Your goal — Format the part of the listing that opens with the line containing "crooned (102, 1170)" and closes with the line containing "In order to click on tossed" as a Markdown table, with both of those lines included and any blank lines left out. Use a "No." column for the row number and a "Text" column for the line.
:: Records supplied
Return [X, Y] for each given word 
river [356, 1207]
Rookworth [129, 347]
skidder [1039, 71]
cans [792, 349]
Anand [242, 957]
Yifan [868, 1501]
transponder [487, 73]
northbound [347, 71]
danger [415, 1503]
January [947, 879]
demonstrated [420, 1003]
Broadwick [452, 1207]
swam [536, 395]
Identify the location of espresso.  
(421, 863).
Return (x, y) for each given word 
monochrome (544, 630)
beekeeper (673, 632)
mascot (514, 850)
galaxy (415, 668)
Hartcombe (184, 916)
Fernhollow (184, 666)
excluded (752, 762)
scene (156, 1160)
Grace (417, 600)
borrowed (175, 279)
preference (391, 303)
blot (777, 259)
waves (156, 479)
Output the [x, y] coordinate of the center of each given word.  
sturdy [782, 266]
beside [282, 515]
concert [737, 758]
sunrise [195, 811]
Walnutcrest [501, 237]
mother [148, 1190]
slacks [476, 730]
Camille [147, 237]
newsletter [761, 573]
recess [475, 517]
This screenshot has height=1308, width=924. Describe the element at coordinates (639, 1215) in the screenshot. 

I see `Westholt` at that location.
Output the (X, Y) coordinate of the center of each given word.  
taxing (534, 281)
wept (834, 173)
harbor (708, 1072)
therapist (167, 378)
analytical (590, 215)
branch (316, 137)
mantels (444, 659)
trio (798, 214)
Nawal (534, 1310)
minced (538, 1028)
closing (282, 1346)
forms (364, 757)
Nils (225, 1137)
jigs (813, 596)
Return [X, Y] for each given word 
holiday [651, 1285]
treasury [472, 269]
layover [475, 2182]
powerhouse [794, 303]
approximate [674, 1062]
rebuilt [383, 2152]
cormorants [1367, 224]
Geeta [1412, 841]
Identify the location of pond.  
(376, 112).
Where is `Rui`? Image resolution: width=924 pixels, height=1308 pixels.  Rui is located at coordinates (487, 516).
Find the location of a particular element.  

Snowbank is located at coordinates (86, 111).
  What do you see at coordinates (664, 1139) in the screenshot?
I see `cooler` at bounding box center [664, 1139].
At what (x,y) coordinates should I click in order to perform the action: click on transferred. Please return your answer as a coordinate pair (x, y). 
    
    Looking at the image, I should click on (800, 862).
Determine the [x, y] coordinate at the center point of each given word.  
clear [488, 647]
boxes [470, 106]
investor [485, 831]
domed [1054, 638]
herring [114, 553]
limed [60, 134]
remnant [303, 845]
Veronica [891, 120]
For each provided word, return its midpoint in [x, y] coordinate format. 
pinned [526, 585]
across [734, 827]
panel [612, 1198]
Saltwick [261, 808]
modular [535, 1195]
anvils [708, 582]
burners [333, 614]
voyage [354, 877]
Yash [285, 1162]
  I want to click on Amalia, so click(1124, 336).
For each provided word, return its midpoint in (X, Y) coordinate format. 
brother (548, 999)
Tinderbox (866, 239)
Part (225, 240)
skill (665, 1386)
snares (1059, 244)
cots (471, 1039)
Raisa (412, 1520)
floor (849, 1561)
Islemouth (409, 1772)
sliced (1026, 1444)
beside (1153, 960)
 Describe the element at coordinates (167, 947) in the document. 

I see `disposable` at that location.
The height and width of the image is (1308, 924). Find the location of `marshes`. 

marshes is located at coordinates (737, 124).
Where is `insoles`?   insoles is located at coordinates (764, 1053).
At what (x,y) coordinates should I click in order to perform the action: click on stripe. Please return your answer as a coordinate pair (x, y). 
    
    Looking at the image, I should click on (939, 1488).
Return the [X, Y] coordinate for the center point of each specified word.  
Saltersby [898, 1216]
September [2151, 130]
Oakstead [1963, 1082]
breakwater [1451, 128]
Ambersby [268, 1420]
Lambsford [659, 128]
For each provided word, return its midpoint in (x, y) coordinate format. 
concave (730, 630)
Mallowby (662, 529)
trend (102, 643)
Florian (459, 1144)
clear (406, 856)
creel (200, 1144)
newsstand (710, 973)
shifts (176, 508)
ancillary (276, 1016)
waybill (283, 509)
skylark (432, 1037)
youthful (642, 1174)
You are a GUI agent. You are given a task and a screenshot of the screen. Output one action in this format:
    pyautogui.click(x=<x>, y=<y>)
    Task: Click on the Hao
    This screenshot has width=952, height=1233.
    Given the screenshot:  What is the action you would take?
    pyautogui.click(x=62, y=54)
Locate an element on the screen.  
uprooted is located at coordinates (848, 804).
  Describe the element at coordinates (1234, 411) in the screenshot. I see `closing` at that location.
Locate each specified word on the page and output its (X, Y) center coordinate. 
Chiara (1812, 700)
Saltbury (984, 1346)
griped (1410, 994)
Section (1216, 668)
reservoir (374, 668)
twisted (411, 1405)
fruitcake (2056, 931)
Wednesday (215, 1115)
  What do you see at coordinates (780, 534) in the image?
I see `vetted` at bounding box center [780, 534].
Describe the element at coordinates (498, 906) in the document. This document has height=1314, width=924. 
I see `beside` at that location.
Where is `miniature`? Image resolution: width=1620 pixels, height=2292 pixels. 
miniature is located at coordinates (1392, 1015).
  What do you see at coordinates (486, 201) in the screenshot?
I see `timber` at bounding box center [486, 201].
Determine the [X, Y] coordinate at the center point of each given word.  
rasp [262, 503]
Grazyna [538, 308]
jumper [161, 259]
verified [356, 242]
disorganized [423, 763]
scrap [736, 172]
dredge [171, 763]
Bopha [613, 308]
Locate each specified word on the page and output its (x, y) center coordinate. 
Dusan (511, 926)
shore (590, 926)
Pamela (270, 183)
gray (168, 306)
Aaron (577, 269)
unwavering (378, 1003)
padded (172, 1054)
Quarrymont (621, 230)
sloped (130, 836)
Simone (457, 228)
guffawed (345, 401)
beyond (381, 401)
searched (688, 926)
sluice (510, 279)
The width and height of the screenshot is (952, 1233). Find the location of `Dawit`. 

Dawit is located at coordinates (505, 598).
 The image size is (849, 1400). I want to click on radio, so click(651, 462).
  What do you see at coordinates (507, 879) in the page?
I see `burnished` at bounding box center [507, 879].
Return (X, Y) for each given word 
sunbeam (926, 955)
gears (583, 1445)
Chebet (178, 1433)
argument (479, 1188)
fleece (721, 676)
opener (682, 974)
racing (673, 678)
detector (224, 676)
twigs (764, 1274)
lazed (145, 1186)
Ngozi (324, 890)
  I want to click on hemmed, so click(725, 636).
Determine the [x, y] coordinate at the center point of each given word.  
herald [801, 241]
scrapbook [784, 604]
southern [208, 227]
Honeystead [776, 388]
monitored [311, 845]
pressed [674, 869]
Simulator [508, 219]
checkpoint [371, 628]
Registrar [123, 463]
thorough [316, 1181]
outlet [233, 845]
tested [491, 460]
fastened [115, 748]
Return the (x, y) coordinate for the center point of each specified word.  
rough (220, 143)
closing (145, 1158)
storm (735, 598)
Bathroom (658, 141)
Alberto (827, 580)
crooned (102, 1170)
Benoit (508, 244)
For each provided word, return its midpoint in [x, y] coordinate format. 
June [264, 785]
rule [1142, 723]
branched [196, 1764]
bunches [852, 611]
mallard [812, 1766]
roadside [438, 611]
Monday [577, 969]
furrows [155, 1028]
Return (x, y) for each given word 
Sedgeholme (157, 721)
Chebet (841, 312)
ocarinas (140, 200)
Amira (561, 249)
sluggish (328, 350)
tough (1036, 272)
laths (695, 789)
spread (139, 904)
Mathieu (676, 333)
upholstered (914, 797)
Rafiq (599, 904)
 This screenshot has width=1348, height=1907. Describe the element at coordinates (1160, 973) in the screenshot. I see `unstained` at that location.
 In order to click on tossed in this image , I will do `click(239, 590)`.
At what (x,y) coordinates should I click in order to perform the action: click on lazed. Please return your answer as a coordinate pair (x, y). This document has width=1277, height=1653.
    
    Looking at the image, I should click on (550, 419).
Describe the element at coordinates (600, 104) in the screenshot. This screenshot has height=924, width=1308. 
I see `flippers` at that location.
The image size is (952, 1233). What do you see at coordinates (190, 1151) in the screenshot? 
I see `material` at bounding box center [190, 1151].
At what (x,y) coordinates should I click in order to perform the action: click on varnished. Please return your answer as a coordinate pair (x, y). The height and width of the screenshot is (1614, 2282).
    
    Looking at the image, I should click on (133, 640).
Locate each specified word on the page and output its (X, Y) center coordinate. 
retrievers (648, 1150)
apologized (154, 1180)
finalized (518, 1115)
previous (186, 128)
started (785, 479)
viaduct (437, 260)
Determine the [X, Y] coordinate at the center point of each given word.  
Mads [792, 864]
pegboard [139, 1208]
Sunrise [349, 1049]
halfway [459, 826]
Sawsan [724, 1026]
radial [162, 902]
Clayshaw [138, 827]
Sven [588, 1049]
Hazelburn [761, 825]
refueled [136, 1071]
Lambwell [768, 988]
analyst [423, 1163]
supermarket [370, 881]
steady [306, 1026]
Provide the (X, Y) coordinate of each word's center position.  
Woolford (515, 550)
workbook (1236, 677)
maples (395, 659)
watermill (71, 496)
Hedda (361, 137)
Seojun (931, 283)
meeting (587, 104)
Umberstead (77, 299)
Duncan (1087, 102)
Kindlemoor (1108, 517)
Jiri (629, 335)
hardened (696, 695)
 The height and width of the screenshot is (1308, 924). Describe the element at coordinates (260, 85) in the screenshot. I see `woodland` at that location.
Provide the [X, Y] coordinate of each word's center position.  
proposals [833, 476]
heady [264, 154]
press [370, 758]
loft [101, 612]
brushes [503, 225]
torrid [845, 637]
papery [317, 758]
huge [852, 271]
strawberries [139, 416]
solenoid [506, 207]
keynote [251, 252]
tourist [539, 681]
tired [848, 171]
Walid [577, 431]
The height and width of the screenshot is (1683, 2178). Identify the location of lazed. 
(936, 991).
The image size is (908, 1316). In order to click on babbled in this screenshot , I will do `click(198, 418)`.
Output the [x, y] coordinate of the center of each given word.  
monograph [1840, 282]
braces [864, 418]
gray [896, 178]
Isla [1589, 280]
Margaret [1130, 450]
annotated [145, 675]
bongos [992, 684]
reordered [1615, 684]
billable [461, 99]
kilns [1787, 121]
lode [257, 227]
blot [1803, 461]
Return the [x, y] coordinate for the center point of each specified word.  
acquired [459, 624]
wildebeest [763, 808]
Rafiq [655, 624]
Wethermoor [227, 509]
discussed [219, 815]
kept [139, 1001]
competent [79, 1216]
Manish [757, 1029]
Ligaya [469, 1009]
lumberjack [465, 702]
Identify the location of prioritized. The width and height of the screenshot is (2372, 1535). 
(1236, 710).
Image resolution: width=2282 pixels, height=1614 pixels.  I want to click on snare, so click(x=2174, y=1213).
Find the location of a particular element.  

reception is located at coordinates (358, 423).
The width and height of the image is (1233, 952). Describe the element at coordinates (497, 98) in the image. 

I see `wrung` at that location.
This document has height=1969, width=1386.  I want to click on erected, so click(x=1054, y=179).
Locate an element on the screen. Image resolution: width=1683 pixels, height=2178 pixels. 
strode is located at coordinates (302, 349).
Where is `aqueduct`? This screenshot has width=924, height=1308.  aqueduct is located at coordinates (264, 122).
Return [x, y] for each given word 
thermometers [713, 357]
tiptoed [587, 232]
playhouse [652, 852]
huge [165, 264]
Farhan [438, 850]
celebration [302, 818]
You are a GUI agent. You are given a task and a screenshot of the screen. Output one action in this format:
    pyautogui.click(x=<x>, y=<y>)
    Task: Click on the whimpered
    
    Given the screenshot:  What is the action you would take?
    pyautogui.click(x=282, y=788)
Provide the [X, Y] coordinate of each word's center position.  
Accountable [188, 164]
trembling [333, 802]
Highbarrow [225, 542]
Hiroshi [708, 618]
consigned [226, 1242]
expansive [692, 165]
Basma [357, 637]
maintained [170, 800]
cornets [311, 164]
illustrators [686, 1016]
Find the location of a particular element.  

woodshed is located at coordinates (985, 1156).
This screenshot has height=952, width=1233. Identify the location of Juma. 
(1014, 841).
::::
Result for this exercise —
| No. | Text |
|---|---|
| 1 | crooned (102, 1170) |
| 2 | Benoit (508, 244) |
| 3 | For each provided word, return its midpoint in [x, y] coordinate format.  |
| 4 | June [264, 785] |
| 5 | rule [1142, 723] |
| 6 | branched [196, 1764] |
| 7 | bunches [852, 611] |
| 8 | mallard [812, 1766] |
| 9 | roadside [438, 611] |
| 10 | Monday [577, 969] |
| 11 | furrows [155, 1028] |
| 12 | Return (x, y) for each given word  |
| 13 | Sedgeholme (157, 721) |
| 14 | Chebet (841, 312) |
| 15 | ocarinas (140, 200) |
| 16 | Amira (561, 249) |
| 17 | sluggish (328, 350) |
| 18 | tough (1036, 272) |
| 19 | laths (695, 789) |
| 20 | spread (139, 904) |
| 21 | Mathieu (676, 333) |
| 22 | upholstered (914, 797) |
| 23 | Rafiq (599, 904) |
| 24 |  This screenshot has width=1348, height=1907. Describe the element at coordinates (1160, 973) in the screenshot. I see `unstained` at that location. |
| 25 |  In order to click on tossed in this image , I will do `click(239, 590)`. |